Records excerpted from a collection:
──────────────────────────────
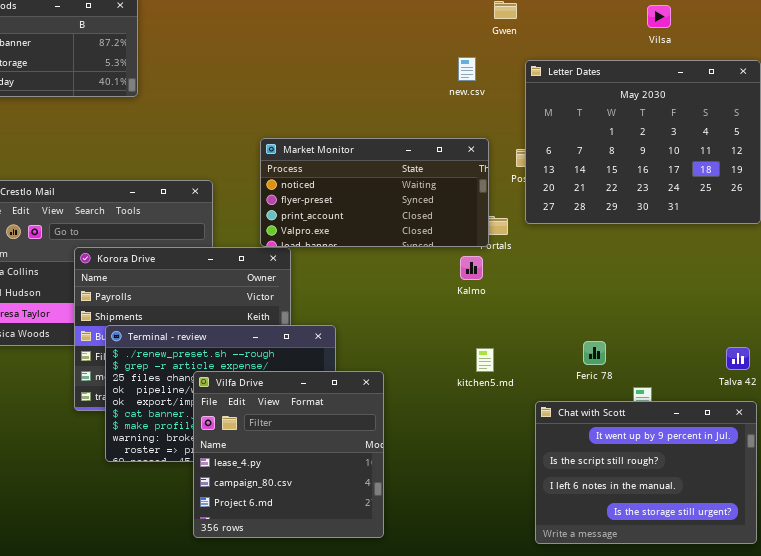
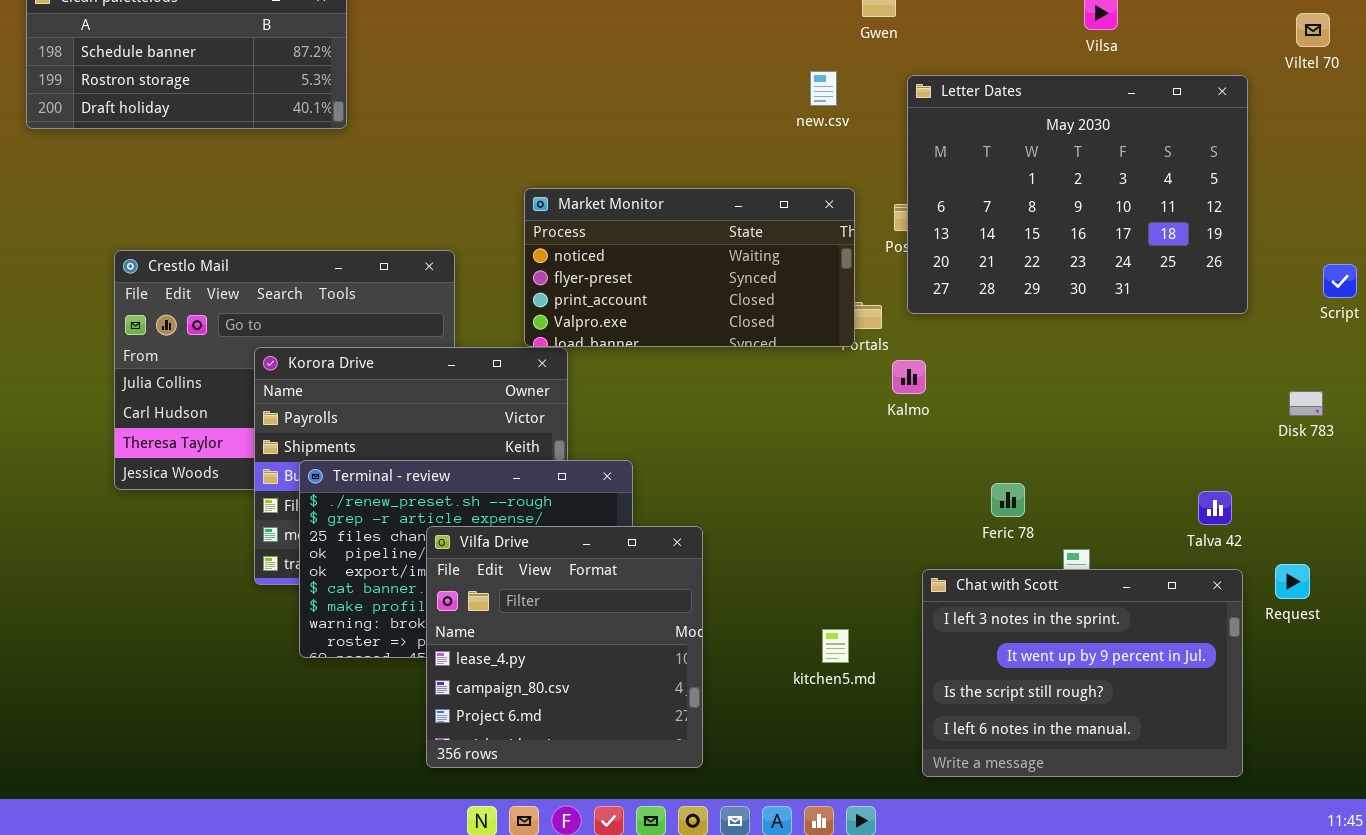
Kalmo: [460,256,483,280] -> [892,360,926,394], moved
kitchen5.md: [476,348,494,372] -> [822,629,849,663], moved
Chat with Scott: [535,401,757,544] -> [922,569,1243,777], scrolled up 1 row

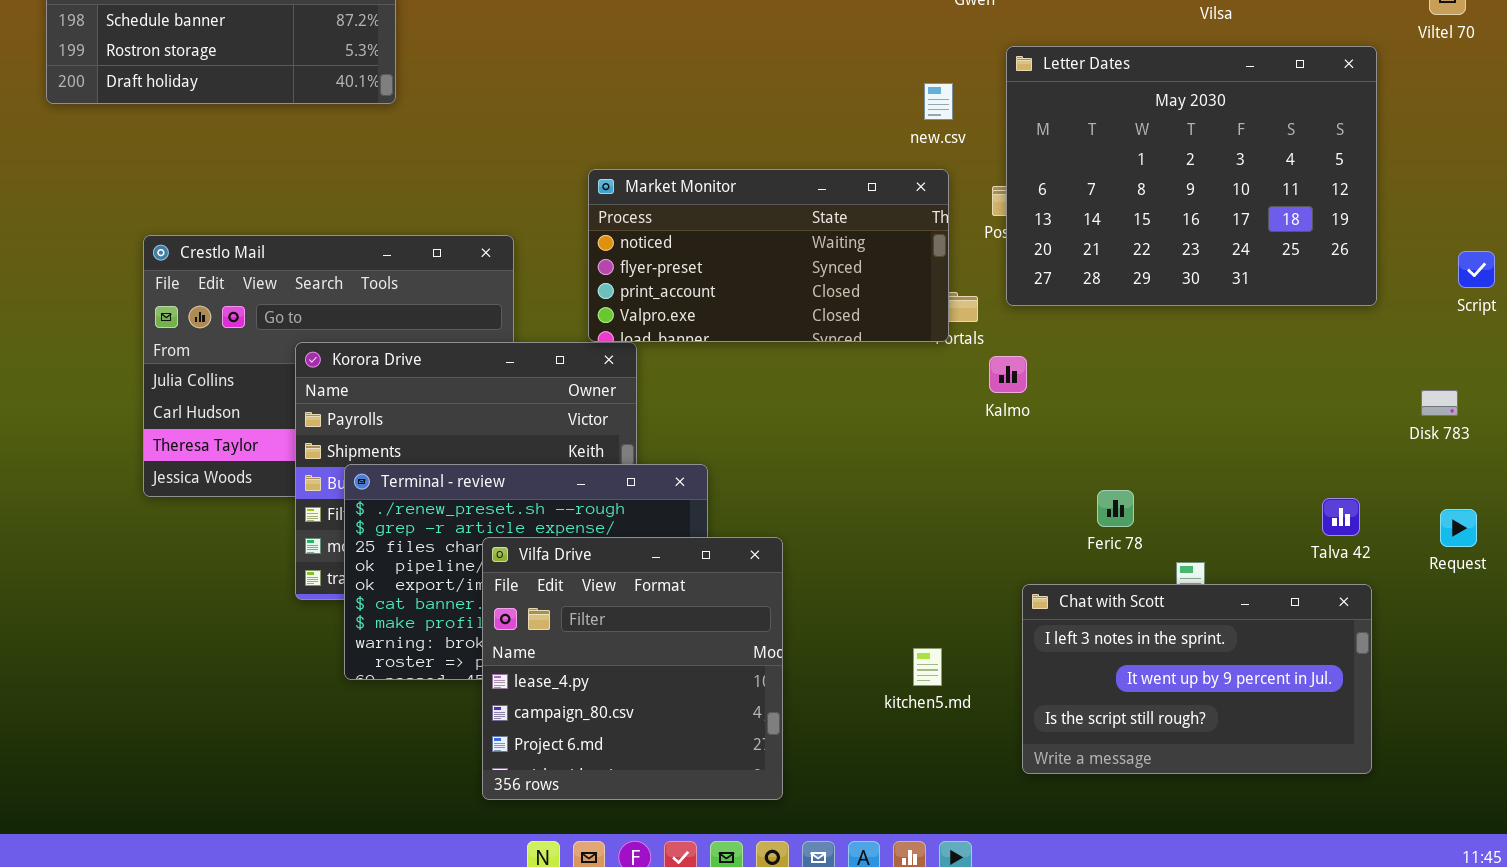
new.csv: [810,71,837,106] -> [924,83,953,120], moved
Request: [1275,564,1310,599] -> [1440,509,1477,547], moved
Chat with Scott: [922,569,1243,777] -> [1022,584,1372,774], resized

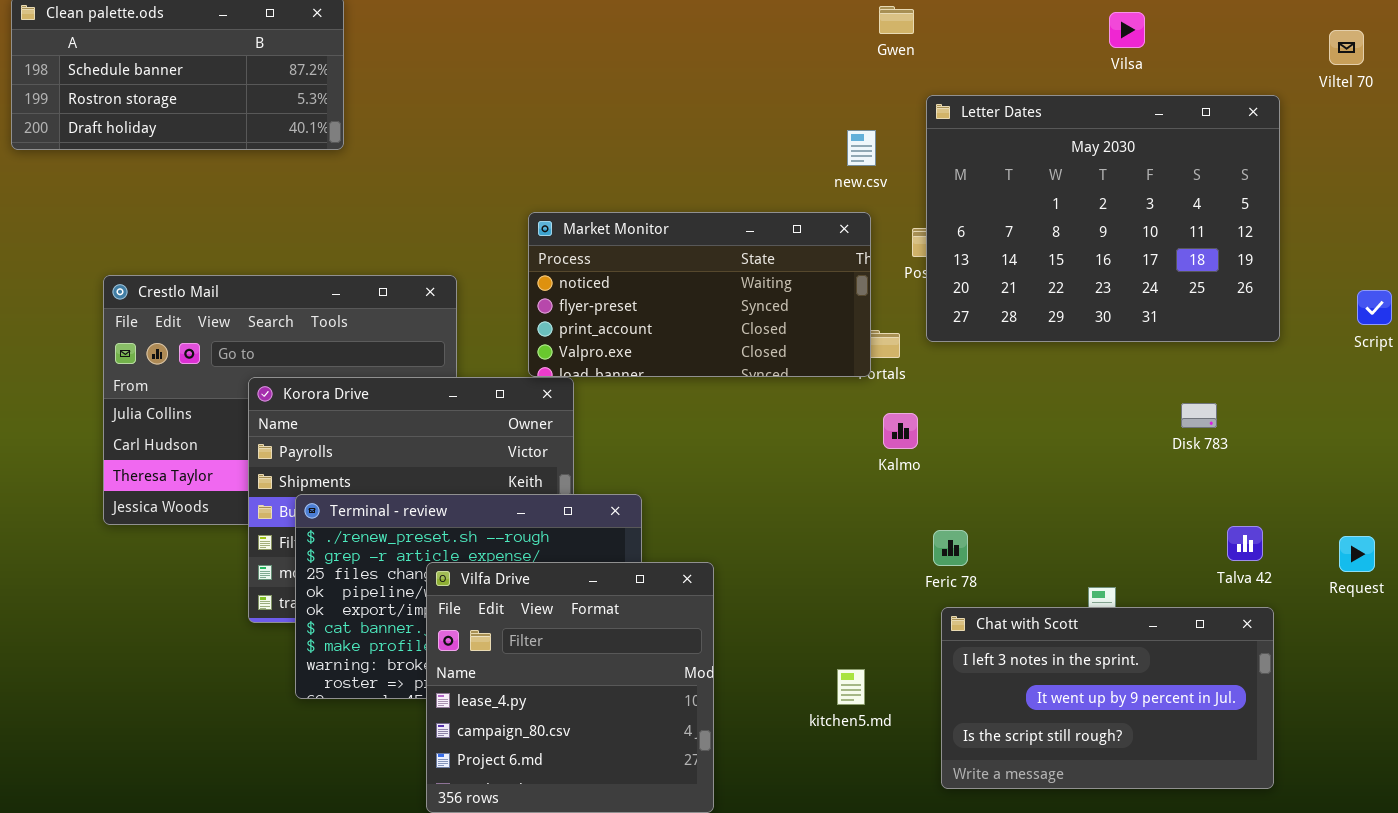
Kalmo: [989,356,1027,393] -> [883,413,918,449], moved
Disk 783: [1421,390,1458,416] -> [1181,403,1217,428], moved
Feric 78: [1097,490,1134,527] -> [933,530,968,566], moved

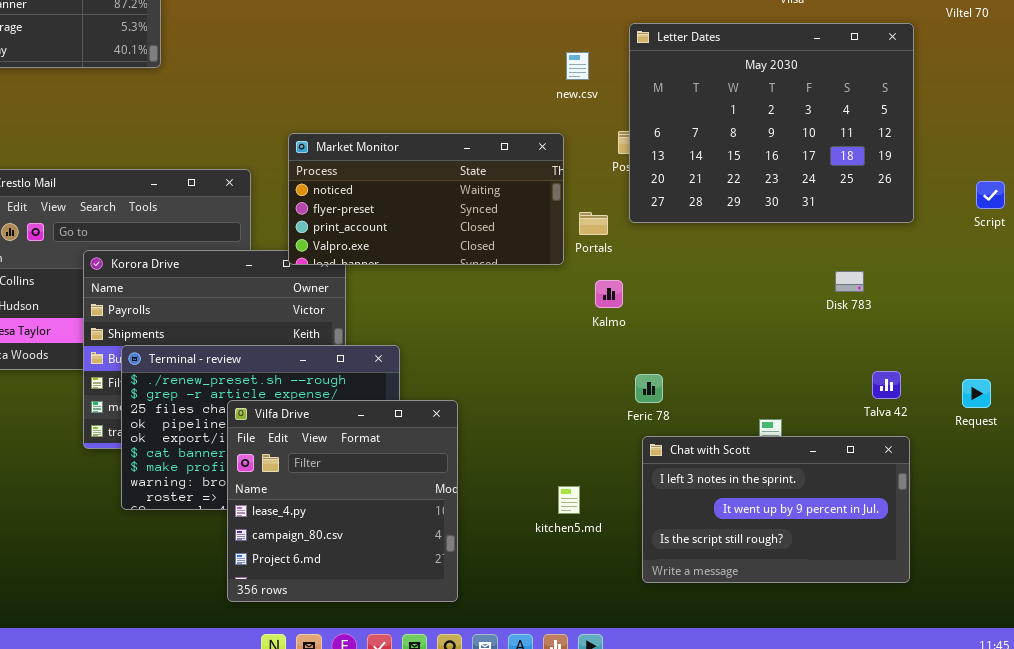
Market Monitor: [528,212,871,377] -> [288,133,564,265], moved

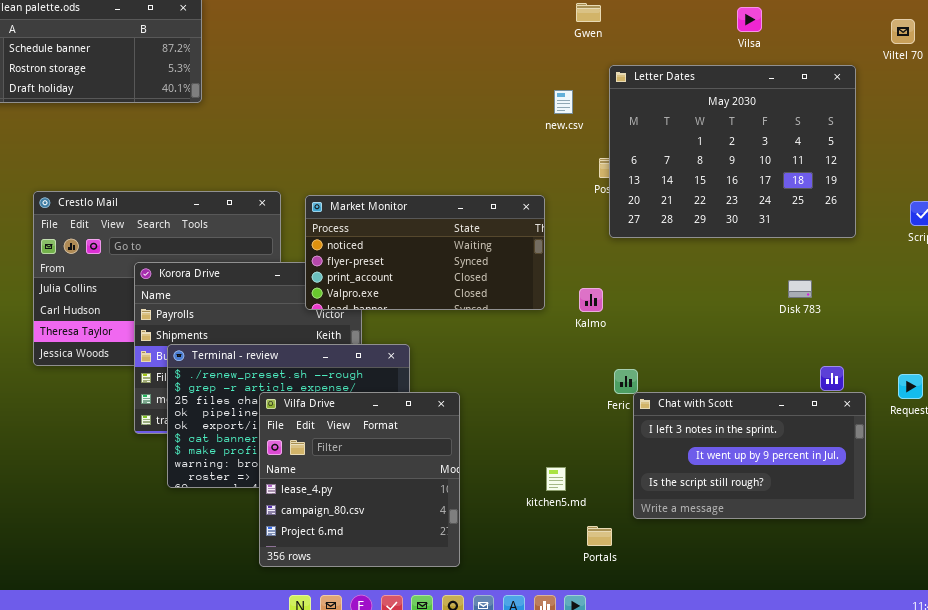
Market Monitor: [288,133,564,265] -> [305,195,545,310], moved
Portals: [579,212,608,235] -> [587,526,612,546], moved
Chat with Scott: [642,436,910,583] -> [633,392,866,519], moved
──────────────────────────────
■ Work required ■
Only the lines from the one containing "Market Monitor: [288,133,564,265]" to the end of the data should be printed, exactly as they stand.

■ Completed exercise ■
Market Monitor: [288,133,564,265] -> [305,195,545,310], moved
Portals: [579,212,608,235] -> [587,526,612,546], moved
Chat with Scott: [642,436,910,583] -> [633,392,866,519], moved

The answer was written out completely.